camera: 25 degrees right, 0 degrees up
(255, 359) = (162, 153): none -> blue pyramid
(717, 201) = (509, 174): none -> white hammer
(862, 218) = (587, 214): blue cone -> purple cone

**About this task:**
From top to bottom, repeat the material above word for word.

**Response below:**
camera: 25 degrees right, 0 degrees up
(255, 359) = (162, 153): none -> blue pyramid
(717, 201) = (509, 174): none -> white hammer
(862, 218) = (587, 214): blue cone -> purple cone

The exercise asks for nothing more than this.